What this task involves » For the records that follow, please set down exactly the lines between the one holding "gray hexagon: moved 3 px left, 1 px up" and the one holding "gray rectangle: rotated", inclusive, and only those.

Information provided »
((
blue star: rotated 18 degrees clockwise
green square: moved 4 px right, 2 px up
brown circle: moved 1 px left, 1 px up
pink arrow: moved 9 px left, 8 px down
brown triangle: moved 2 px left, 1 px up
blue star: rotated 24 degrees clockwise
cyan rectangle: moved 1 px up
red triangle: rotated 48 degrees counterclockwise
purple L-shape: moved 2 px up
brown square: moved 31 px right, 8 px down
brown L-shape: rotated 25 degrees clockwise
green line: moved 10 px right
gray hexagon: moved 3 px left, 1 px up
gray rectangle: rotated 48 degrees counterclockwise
))
((
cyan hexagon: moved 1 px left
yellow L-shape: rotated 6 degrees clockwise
))
((
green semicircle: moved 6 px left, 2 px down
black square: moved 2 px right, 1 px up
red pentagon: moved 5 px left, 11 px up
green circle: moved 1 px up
))
Answer box »
gray hexagon: moved 3 px left, 1 px up
gray rectangle: rotated 48 degrees counterclockwise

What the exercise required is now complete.